→ **Task directions**:
Instruction for the entries that follow: retype exactly the lines from the line with "hammer (yellow) (372,318)" to the line with "ring (black) (580,244)", both included, and omit all others.

→ **Record excerpts**:
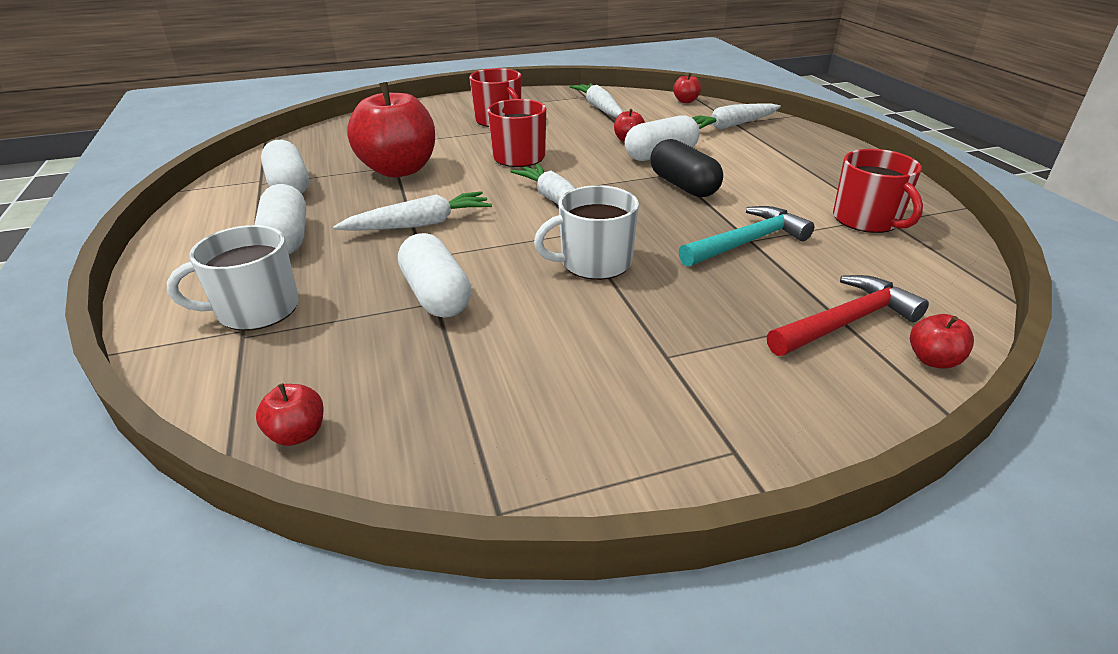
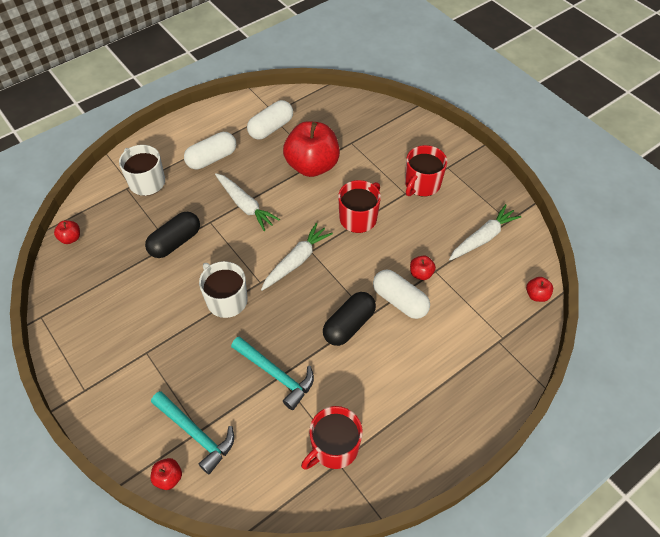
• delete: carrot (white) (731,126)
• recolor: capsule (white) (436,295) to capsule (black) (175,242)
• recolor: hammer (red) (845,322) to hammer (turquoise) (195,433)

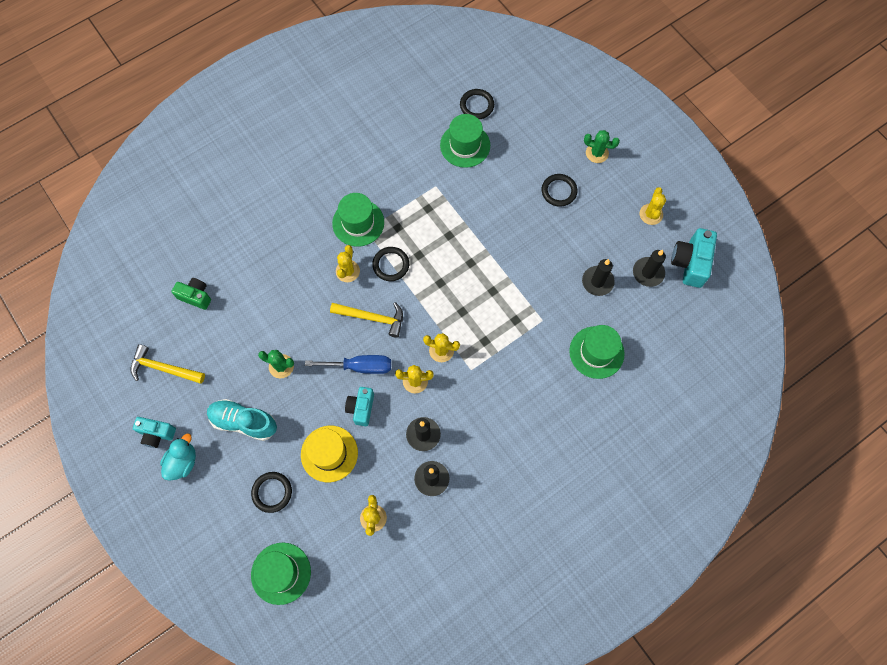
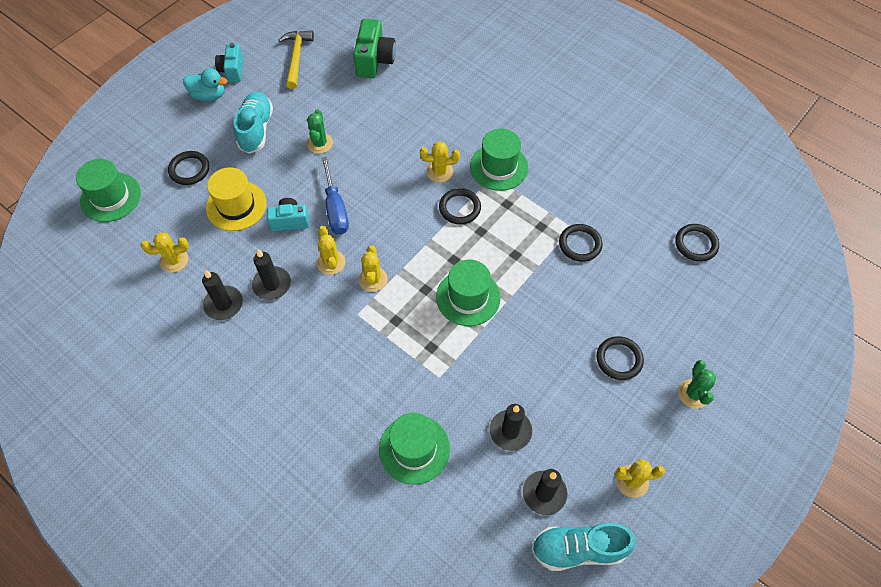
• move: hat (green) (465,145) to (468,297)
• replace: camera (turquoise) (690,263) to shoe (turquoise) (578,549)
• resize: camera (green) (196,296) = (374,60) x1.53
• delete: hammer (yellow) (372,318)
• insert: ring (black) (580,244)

---

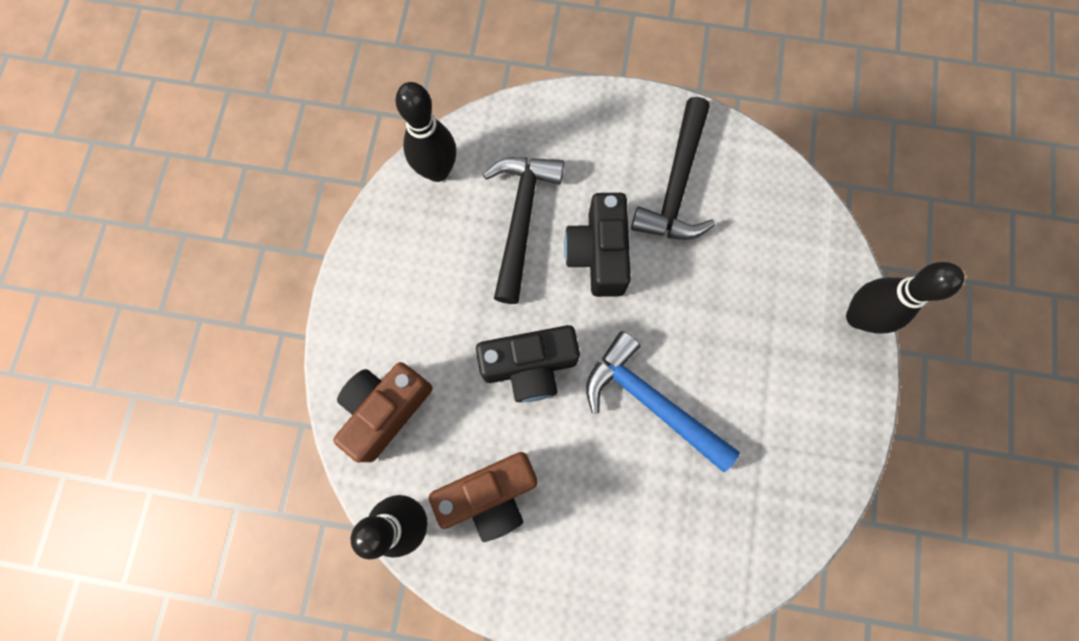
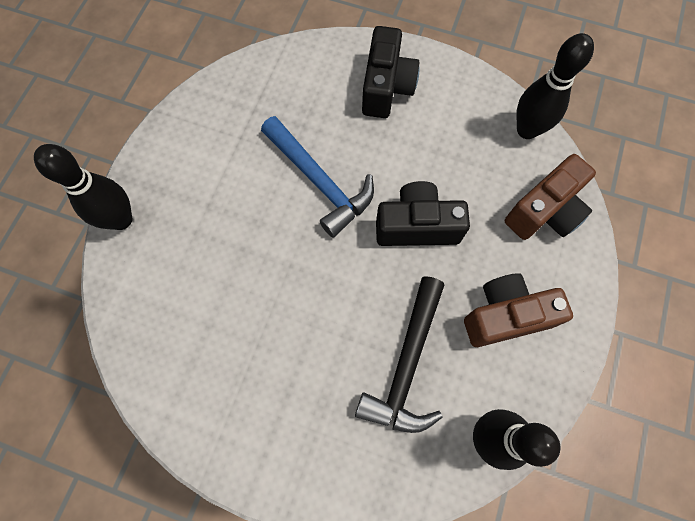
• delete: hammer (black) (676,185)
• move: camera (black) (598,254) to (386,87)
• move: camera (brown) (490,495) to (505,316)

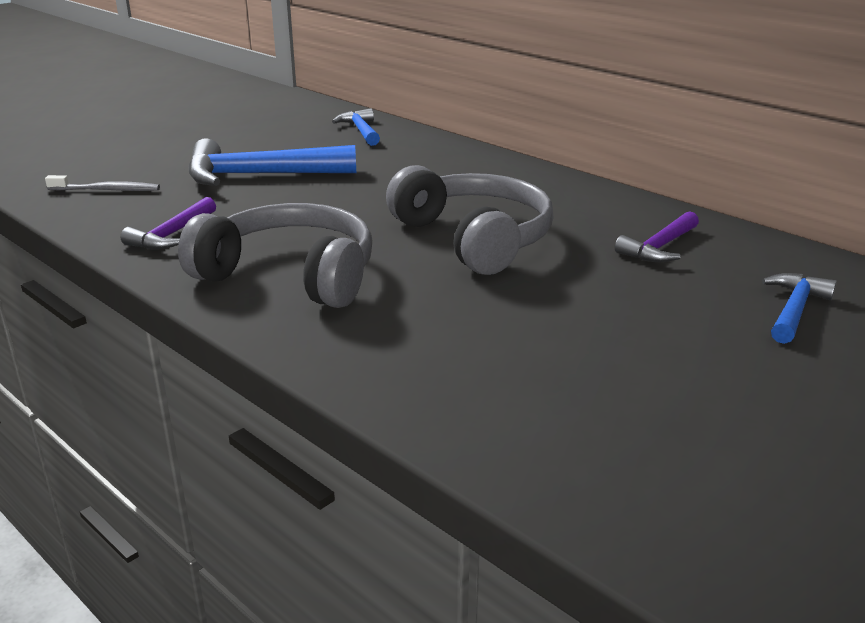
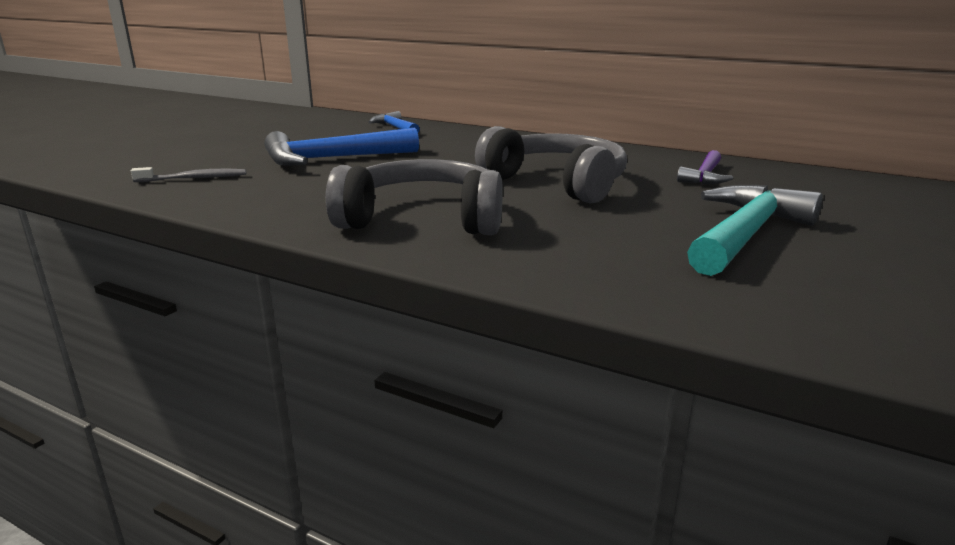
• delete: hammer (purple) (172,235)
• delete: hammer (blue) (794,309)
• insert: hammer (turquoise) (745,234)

→ **Expected answer**:
• delete: hammer (yellow) (372,318)
• insert: ring (black) (580,244)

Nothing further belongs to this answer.